**YOUR ASSIGNMENT**. Use the entries below and reproduce exactly the lines from the one containing "(488, 76) = (815, 486): orange" down to the one containing "(801, 407) = (527, 524): black", both of them included.

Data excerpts
++++++

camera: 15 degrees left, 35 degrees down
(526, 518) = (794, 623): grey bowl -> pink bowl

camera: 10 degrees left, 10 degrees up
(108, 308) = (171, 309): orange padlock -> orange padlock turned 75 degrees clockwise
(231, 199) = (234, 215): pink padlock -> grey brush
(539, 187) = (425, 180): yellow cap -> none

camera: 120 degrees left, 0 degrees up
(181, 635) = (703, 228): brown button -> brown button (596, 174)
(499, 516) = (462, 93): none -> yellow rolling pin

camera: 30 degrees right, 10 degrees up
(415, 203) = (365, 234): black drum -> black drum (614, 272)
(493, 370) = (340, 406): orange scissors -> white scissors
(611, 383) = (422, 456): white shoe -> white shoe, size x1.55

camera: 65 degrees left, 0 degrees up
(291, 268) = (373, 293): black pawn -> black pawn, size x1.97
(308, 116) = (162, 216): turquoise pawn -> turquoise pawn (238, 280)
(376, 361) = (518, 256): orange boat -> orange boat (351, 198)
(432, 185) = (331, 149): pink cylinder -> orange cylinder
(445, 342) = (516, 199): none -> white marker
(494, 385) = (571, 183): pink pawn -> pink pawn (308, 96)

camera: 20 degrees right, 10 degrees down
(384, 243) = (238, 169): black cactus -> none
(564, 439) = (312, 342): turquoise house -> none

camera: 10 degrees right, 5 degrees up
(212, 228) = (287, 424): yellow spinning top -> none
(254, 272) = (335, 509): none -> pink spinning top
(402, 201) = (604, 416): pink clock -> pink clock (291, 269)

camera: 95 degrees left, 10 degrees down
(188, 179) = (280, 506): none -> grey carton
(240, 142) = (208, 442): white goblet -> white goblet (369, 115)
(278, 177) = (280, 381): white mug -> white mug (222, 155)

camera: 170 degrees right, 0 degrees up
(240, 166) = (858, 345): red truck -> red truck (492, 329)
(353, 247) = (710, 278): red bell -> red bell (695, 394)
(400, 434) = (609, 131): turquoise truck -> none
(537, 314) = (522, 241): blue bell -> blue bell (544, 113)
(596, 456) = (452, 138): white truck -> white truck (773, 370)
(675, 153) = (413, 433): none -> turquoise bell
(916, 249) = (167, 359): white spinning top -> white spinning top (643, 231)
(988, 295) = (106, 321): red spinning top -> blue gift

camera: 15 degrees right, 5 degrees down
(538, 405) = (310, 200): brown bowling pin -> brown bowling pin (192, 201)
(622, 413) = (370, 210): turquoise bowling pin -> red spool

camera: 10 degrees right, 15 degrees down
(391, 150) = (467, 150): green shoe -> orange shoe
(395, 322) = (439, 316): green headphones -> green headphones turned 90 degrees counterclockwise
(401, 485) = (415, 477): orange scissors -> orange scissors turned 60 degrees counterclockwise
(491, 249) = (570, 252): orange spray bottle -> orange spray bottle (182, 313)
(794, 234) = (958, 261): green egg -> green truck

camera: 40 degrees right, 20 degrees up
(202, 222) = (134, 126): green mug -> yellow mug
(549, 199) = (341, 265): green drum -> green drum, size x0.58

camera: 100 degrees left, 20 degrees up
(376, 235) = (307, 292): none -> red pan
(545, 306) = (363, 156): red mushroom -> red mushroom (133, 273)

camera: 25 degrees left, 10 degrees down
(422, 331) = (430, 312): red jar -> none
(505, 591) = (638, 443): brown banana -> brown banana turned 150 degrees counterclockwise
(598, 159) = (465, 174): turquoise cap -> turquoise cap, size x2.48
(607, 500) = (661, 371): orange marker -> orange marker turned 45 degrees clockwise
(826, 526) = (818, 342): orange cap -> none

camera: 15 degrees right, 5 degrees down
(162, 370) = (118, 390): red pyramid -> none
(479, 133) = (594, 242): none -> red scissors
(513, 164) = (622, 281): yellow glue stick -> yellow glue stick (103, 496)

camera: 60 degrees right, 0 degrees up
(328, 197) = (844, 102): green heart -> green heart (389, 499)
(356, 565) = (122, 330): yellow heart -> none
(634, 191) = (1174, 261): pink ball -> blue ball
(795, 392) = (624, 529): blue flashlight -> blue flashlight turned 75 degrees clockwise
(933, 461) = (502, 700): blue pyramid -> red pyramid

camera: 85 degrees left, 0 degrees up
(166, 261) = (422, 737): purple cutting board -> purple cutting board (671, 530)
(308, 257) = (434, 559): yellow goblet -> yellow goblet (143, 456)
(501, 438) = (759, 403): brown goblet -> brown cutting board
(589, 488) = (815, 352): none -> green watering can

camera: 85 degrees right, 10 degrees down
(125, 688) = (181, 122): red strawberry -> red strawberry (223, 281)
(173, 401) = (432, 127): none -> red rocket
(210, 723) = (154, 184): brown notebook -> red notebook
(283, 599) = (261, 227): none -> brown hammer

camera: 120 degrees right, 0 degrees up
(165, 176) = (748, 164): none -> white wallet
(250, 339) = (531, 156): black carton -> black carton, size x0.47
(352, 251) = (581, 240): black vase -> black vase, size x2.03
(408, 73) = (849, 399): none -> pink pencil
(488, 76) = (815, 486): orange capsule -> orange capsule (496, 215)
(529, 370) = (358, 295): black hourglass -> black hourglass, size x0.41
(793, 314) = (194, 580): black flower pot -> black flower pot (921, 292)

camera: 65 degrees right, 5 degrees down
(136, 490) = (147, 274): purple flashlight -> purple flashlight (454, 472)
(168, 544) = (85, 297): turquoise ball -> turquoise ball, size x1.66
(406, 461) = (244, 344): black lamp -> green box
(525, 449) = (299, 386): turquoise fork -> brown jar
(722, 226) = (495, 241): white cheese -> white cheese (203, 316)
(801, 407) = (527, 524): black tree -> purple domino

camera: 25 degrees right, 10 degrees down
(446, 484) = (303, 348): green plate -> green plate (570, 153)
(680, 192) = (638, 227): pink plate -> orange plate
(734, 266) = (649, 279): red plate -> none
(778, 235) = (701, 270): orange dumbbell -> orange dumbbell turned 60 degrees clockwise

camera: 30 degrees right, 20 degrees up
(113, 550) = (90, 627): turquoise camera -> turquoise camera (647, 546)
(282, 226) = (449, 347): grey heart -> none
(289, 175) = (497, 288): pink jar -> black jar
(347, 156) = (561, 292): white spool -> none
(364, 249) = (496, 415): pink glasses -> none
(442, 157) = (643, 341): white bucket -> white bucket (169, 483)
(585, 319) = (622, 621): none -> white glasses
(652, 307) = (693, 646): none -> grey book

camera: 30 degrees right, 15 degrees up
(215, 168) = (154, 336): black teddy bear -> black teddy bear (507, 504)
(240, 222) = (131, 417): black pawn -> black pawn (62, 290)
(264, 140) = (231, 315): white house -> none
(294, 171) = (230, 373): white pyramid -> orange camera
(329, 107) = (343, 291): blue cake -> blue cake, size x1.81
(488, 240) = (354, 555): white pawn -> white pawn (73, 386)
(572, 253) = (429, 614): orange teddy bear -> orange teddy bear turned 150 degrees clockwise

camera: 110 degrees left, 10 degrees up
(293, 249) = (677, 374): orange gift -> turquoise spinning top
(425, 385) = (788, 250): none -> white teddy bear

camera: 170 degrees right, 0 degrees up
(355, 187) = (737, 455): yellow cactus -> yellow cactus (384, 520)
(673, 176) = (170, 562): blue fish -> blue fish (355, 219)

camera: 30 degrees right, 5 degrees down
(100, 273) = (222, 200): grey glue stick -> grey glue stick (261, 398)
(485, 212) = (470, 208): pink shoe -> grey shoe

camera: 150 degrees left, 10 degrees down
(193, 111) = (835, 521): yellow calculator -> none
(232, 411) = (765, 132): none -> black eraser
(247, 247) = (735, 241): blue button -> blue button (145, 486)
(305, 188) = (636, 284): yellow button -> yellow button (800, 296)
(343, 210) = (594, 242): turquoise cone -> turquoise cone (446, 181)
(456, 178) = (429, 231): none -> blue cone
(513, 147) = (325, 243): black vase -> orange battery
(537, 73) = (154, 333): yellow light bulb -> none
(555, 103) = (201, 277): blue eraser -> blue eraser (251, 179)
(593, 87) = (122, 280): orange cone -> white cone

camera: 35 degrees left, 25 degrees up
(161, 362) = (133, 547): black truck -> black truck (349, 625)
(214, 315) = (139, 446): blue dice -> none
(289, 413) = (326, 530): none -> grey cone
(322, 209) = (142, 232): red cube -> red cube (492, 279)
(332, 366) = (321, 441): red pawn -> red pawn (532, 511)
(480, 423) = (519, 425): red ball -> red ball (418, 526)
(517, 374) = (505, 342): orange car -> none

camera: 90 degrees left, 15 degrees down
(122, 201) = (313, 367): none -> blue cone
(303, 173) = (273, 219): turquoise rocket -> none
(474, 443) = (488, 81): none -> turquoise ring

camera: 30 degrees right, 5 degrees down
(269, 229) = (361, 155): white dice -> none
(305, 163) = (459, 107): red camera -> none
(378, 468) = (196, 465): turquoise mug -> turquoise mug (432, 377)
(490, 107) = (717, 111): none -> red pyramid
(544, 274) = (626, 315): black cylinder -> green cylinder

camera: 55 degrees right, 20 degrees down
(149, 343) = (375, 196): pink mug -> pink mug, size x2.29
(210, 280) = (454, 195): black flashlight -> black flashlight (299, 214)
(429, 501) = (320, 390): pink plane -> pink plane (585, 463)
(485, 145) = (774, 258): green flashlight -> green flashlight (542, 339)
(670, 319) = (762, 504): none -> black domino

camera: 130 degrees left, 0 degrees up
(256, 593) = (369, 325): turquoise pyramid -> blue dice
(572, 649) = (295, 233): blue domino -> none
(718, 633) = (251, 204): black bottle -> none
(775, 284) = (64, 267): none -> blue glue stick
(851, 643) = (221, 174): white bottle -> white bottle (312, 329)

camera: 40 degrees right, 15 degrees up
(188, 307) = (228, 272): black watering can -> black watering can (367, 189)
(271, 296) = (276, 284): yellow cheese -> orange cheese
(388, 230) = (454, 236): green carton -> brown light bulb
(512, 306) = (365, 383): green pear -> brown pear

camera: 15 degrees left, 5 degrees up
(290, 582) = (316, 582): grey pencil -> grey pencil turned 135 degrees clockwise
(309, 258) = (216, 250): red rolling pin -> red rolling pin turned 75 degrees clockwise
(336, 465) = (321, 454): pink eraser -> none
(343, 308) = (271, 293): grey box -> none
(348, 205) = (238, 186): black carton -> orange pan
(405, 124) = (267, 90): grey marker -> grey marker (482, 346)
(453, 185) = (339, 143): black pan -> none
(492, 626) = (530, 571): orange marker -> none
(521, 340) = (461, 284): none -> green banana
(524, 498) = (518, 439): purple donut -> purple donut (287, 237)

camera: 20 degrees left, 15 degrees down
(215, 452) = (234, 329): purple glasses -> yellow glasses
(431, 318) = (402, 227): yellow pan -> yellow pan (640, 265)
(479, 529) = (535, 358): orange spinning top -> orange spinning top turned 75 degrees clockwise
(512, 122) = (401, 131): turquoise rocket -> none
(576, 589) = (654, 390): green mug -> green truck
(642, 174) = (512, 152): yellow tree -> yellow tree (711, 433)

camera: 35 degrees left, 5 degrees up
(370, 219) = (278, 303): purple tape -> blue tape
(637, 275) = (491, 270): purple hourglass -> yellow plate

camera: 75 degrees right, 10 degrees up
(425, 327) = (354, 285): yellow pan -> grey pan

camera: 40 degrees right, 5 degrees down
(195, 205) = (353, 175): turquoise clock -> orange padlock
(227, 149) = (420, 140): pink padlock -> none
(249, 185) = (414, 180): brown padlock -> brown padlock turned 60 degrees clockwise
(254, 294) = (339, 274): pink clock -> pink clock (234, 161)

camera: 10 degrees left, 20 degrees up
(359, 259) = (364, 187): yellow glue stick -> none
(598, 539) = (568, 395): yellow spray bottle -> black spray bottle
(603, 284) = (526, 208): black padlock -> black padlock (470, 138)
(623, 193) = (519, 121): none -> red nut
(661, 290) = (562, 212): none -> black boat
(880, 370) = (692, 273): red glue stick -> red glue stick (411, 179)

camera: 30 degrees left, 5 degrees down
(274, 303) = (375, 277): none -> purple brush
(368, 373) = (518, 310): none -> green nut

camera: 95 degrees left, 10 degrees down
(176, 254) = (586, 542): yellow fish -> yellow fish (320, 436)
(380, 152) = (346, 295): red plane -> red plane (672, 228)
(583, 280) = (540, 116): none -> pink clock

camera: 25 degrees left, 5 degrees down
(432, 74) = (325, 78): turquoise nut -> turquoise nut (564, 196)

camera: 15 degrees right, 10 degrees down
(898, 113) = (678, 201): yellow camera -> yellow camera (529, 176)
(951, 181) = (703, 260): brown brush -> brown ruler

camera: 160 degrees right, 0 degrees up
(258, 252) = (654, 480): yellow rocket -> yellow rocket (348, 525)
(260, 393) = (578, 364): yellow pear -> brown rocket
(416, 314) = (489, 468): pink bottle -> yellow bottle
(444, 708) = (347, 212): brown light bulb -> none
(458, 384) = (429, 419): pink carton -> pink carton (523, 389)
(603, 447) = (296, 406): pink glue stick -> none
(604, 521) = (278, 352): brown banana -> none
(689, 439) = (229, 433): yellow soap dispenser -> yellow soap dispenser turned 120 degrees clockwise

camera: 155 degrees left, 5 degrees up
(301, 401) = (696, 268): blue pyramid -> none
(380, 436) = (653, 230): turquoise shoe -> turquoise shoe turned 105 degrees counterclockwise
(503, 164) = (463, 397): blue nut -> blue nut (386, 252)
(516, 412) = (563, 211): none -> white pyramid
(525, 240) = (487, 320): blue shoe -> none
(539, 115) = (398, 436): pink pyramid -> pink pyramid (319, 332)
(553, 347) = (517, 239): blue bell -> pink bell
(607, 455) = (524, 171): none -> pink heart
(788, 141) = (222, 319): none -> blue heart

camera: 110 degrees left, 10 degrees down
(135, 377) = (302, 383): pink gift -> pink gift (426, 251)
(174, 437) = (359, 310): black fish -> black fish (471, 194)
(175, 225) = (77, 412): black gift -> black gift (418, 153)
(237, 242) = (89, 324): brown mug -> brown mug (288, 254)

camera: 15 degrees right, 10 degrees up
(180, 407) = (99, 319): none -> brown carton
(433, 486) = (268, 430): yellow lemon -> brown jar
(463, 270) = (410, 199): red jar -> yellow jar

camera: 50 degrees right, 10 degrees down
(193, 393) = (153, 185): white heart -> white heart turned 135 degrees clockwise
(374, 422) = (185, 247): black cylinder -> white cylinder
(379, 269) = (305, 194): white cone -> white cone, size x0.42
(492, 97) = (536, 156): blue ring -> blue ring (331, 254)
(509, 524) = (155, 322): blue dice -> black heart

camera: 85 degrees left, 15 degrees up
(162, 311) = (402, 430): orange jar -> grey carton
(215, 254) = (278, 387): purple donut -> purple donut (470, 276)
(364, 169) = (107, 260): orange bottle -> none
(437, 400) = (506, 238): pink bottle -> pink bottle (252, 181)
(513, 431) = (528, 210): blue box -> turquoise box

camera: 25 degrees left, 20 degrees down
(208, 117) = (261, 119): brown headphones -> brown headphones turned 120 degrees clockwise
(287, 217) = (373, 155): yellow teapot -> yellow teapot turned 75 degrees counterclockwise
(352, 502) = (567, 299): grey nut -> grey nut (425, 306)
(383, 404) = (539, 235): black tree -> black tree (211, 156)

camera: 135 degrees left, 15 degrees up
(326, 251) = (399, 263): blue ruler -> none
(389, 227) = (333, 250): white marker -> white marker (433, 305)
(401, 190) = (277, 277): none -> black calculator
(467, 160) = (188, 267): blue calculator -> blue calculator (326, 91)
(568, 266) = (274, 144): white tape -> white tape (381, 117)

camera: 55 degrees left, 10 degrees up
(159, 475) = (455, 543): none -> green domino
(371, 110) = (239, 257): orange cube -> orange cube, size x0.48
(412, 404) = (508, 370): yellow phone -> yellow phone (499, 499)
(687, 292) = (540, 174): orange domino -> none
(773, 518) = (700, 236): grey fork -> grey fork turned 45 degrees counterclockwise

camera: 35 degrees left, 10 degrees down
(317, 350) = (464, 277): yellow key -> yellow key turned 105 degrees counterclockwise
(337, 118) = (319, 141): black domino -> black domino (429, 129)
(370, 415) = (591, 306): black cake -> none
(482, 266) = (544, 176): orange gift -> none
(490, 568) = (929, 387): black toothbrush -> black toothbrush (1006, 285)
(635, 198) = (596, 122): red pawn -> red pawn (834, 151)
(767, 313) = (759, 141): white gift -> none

++++++

**EXPECTED ANSWER**.
(488, 76) = (815, 486): orange capsule -> orange capsule (496, 215)
(529, 370) = (358, 295): black hourglass -> black hourglass, size x0.41
(793, 314) = (194, 580): black flower pot -> black flower pot (921, 292)

camera: 65 degrees right, 5 degrees down
(136, 490) = (147, 274): purple flashlight -> purple flashlight (454, 472)
(168, 544) = (85, 297): turquoise ball -> turquoise ball, size x1.66
(406, 461) = (244, 344): black lamp -> green box
(525, 449) = (299, 386): turquoise fork -> brown jar
(722, 226) = (495, 241): white cheese -> white cheese (203, 316)
(801, 407) = (527, 524): black tree -> purple domino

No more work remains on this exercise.